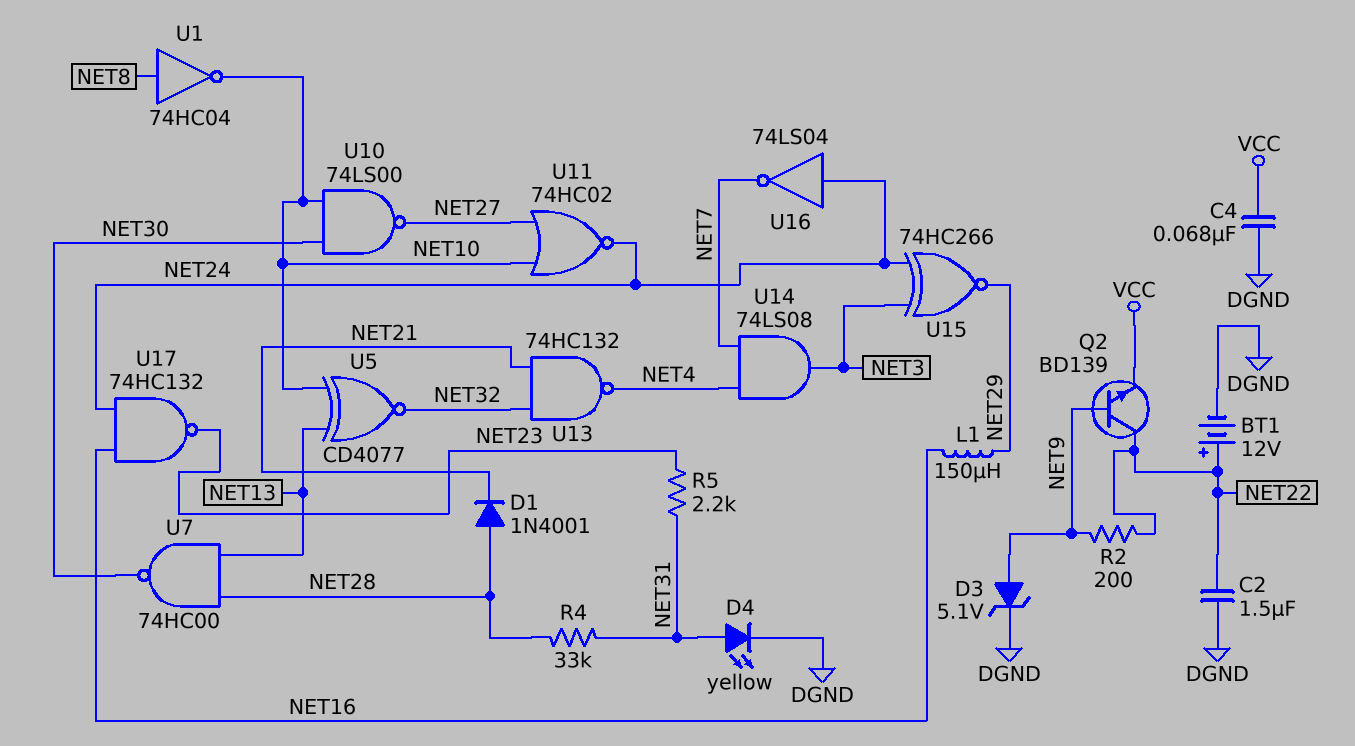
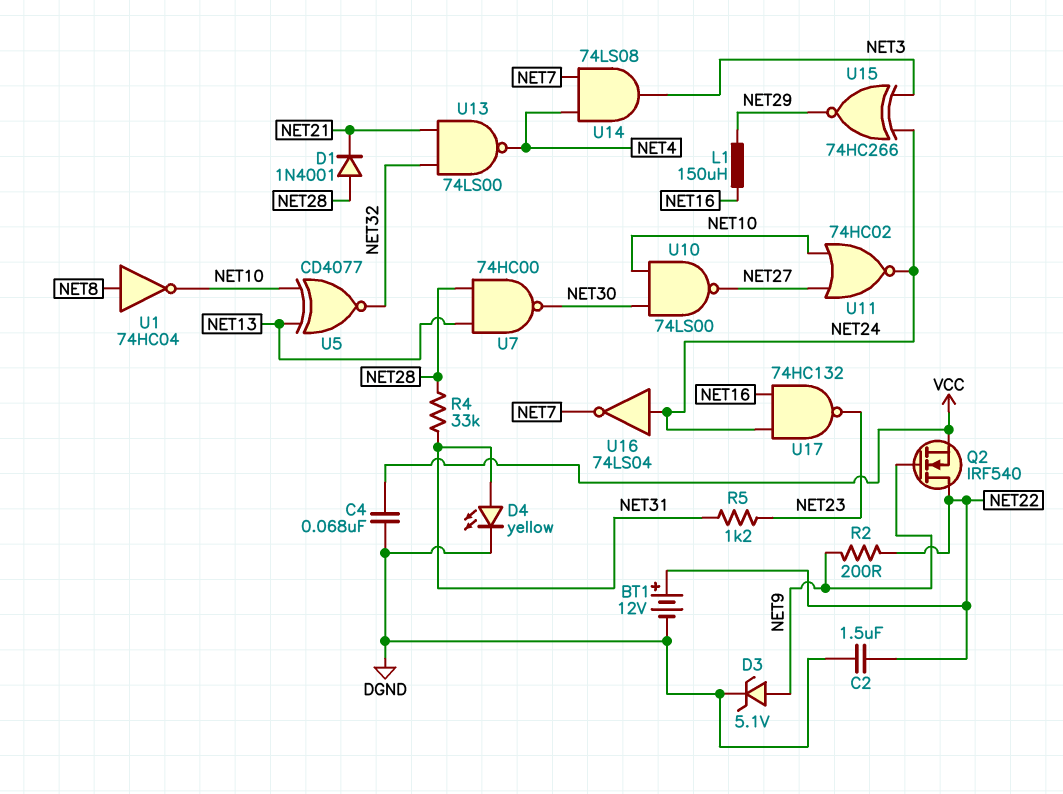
Q2: NPN BD139 (B NET9, C NET22, E VCC) -> NMOS IRF540 (G NET9, D NET22, S VCC)
R5: 2.2k (NET23, NET31) -> 1.2k (NET23, NET31)
U13: NAND 74HC132 (in NET21, in NET32, out NET4) -> NAND 74LS00 (in NET21, in NET32, out NET4)

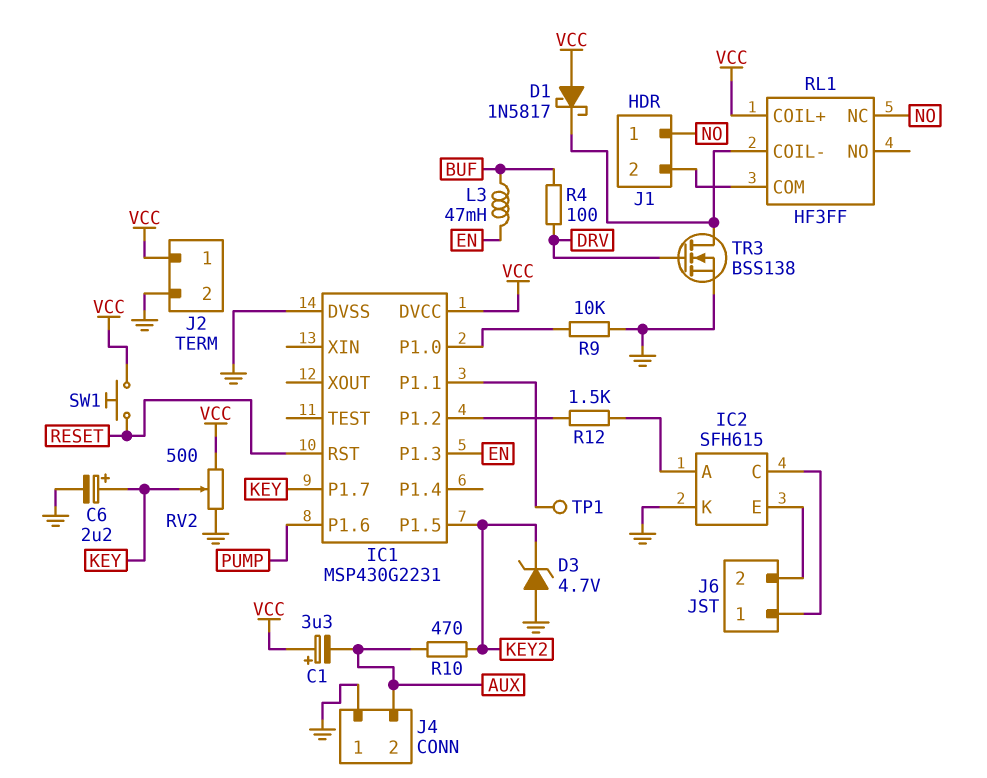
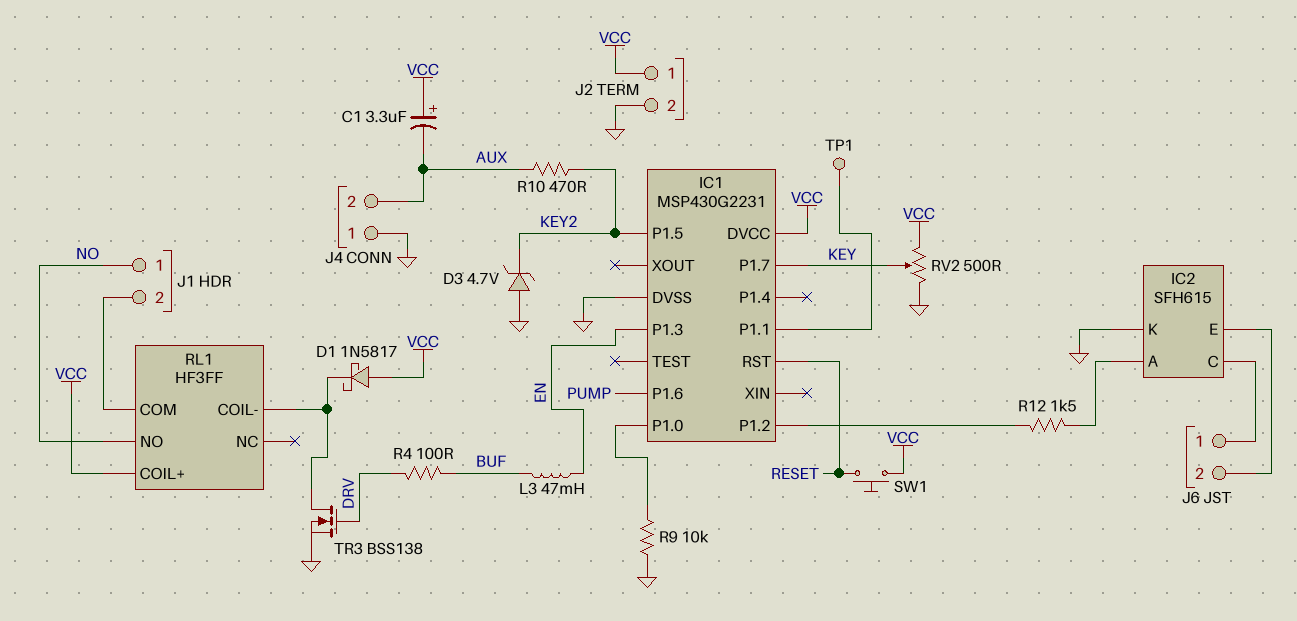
C6: 2.2uF (plus KEY, minus GND) -> none
RL1 pin NC: NO -> none
RL1 pin NO: none -> NO

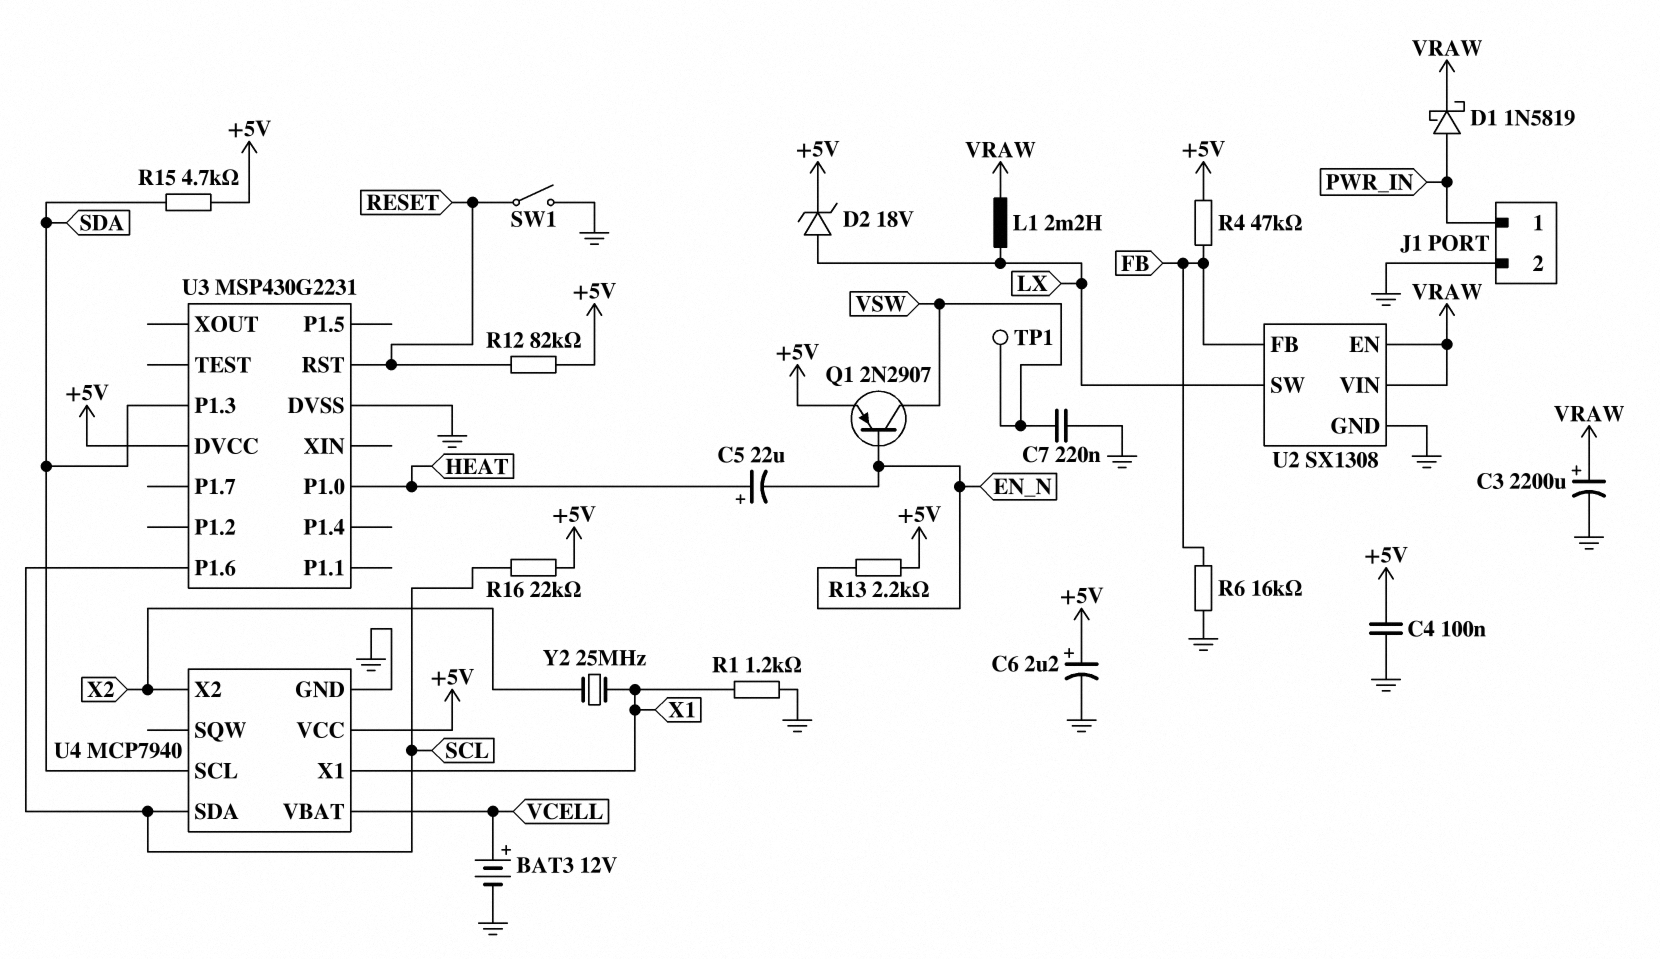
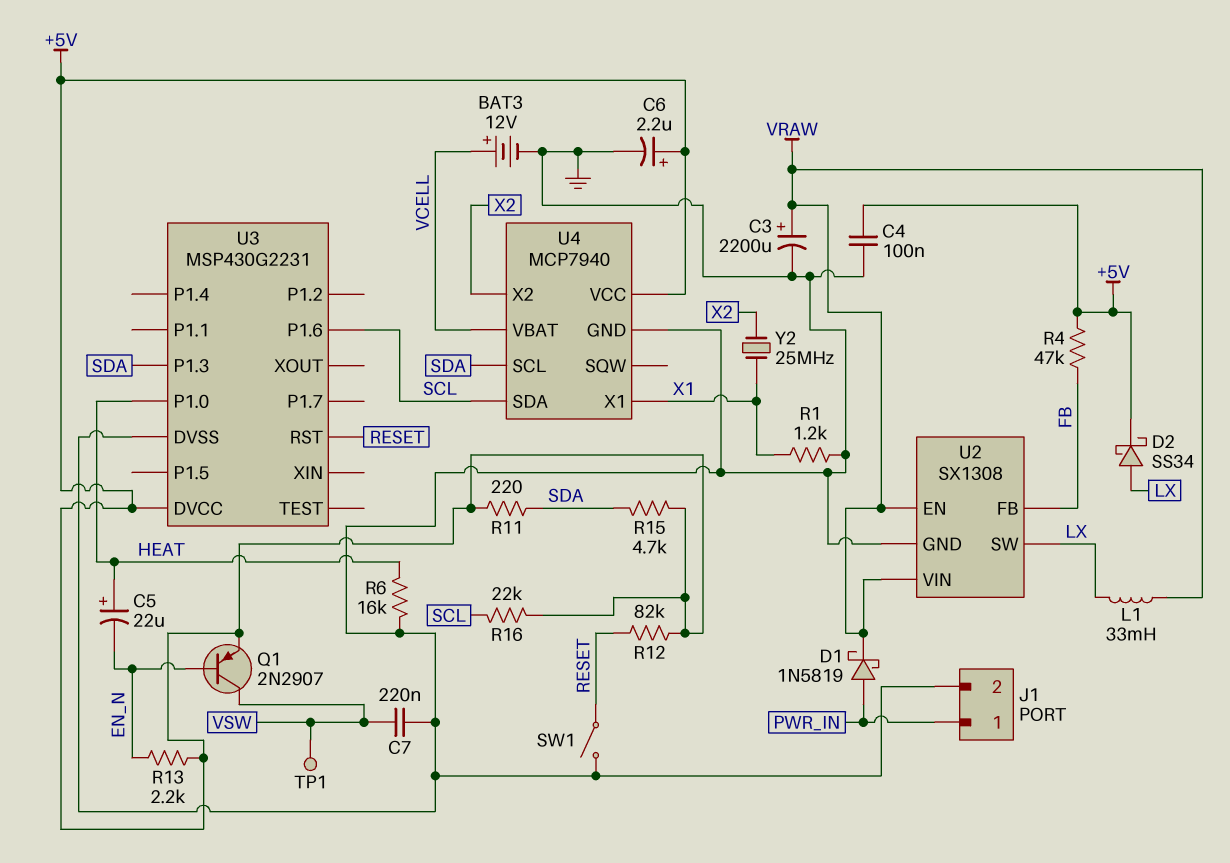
D2: zener 18V (A LX, K +5V) -> schottky SS34 (A LX, K +5V)
L1: 2.2mH (LX, VRAW) -> 33mH (LX, VRAW)
R6: 16k (FB, GND) -> 16k (GND, HEAT)
R11: none -> 220 (+5V, SDA)

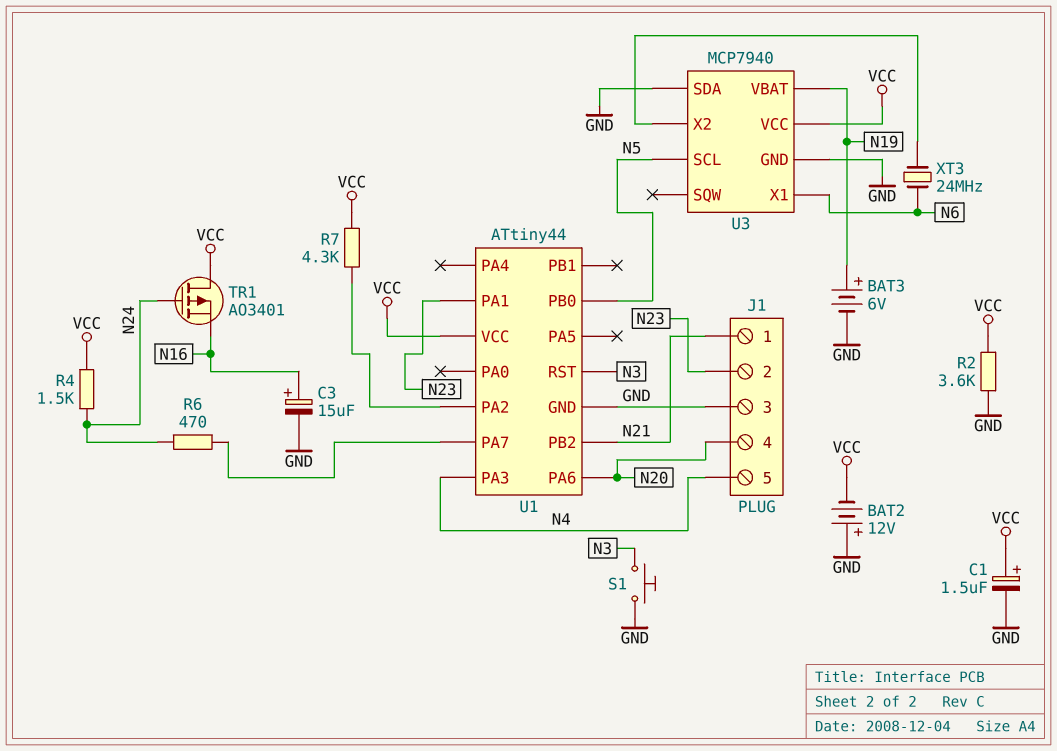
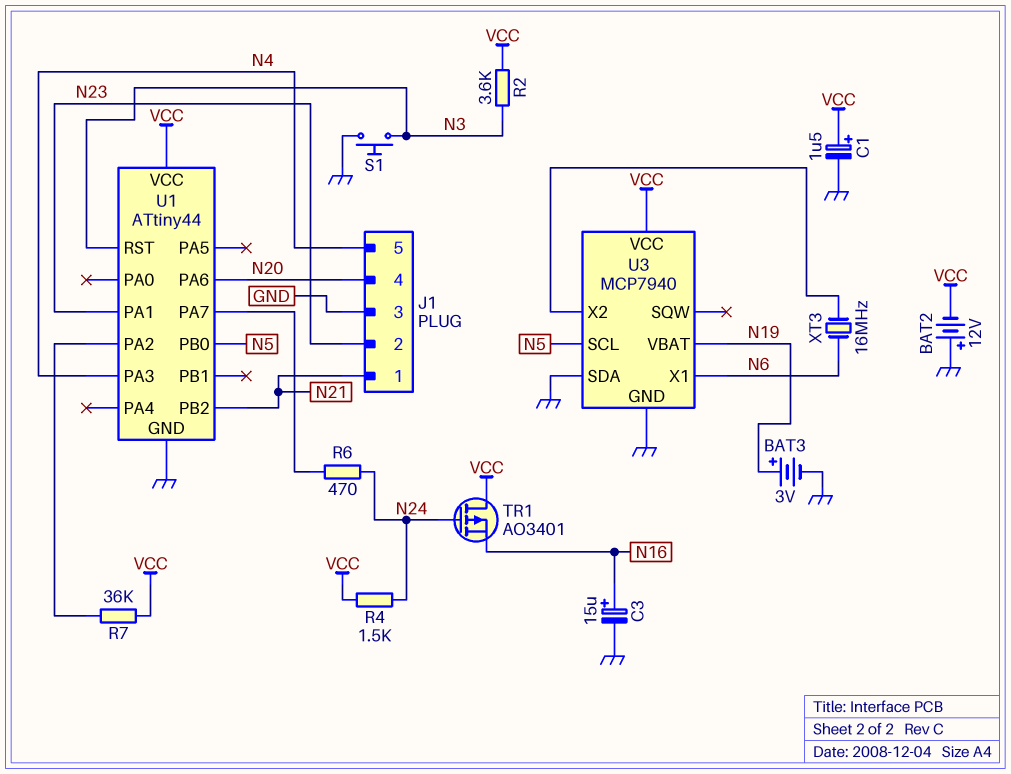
BAT3: 6V (plus N19, minus GND) -> 3V (plus N19, minus GND)
R2: 3.6k (GND, VCC) -> 3.6k (N3, VCC)
R7: 4.3k (U1/PA2, VCC) -> 36k (U1/PA2, VCC)
XT3: 24MHz (N6, U3/X2) -> 16MHz (N6, U3/X2)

### WHAT TO WORK ON
Exactly and only the lines from the line containing "R2: 3.6k (GND, VCC) -> 3.6k (N3, VCC)" through the last line of the entries should be copied, both ends included.

### EXERCISE SOLUTION
R2: 3.6k (GND, VCC) -> 3.6k (N3, VCC)
R7: 4.3k (U1/PA2, VCC) -> 36k (U1/PA2, VCC)
XT3: 24MHz (N6, U3/X2) -> 16MHz (N6, U3/X2)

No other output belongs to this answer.